> [Data provided]
- - - -
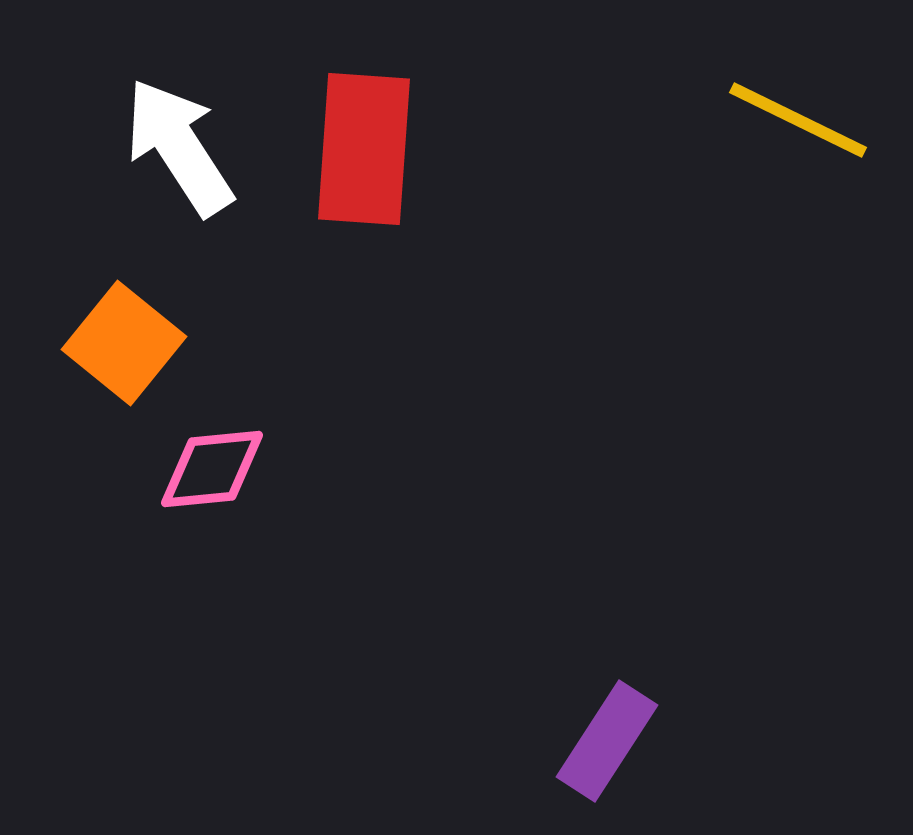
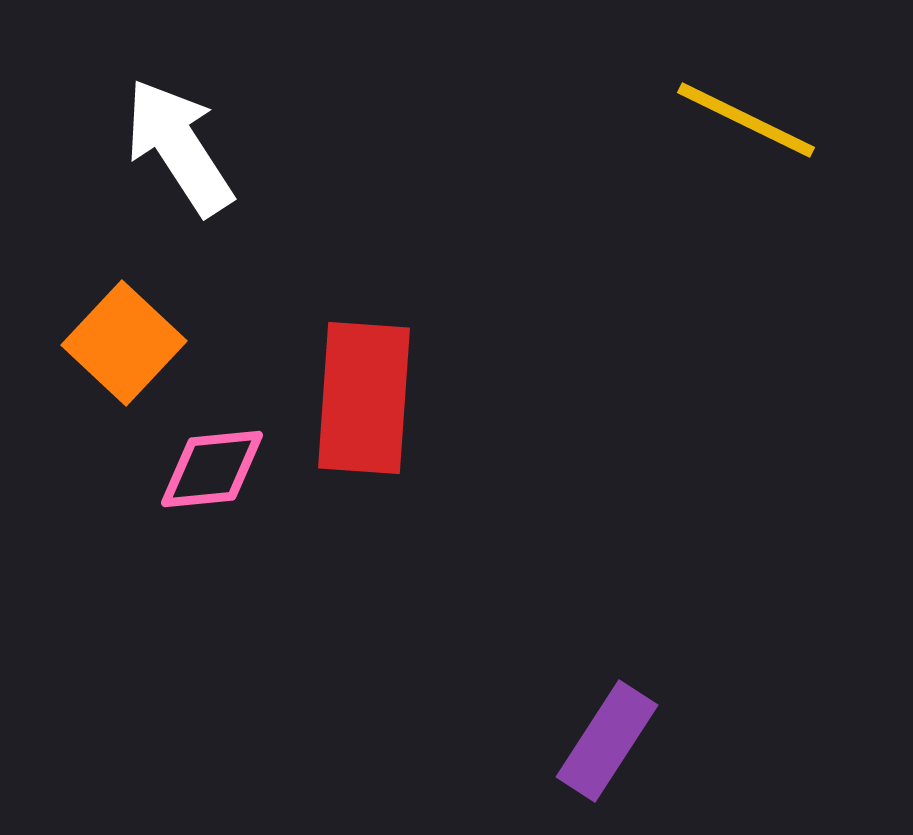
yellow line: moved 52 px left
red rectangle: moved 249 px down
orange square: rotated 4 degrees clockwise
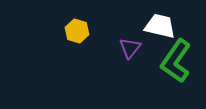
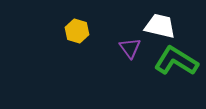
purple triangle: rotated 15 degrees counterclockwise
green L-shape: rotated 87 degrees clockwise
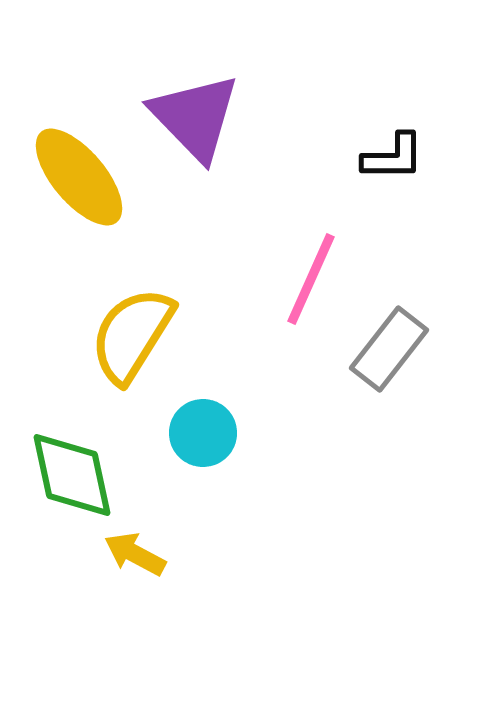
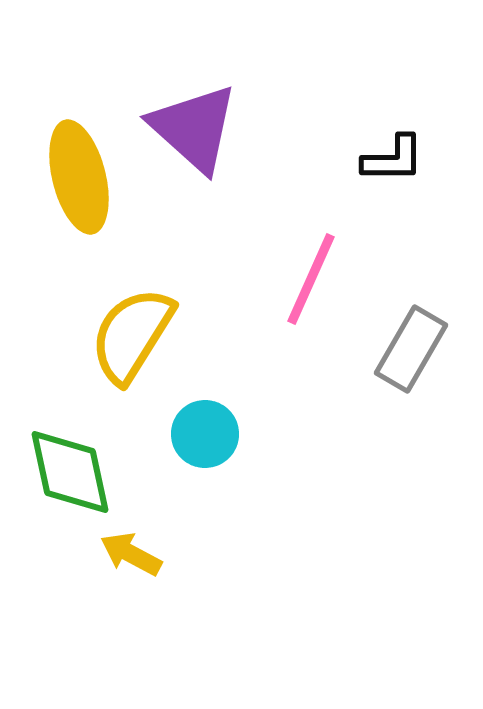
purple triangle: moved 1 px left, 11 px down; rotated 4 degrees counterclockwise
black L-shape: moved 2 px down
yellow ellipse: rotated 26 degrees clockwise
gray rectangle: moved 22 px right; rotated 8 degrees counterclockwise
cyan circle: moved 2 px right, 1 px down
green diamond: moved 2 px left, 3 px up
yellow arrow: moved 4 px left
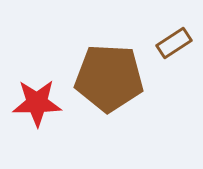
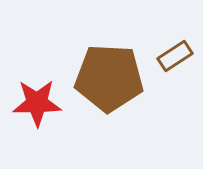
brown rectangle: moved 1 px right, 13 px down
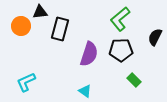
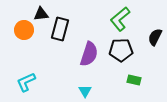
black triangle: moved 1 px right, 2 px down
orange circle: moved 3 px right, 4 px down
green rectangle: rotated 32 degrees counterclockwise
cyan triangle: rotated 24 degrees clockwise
- - - -
> [Exercise directions] Produce a verbatim copy of every entry, excluding pictures.

> [Answer for the task]
yellow line: moved 52 px left
red rectangle: moved 249 px down
orange square: rotated 4 degrees clockwise
purple triangle: rotated 15 degrees counterclockwise
green L-shape: rotated 87 degrees clockwise
purple triangle: moved 1 px left, 11 px down; rotated 4 degrees counterclockwise
black L-shape: moved 2 px down
yellow ellipse: rotated 26 degrees clockwise
gray rectangle: moved 22 px right; rotated 8 degrees counterclockwise
cyan circle: moved 2 px right, 1 px down
green diamond: moved 2 px left, 3 px up
yellow arrow: moved 4 px left
brown rectangle: moved 1 px right, 13 px down
black triangle: moved 1 px right, 2 px down
orange circle: moved 3 px right, 4 px down
green rectangle: rotated 32 degrees counterclockwise
cyan triangle: rotated 24 degrees clockwise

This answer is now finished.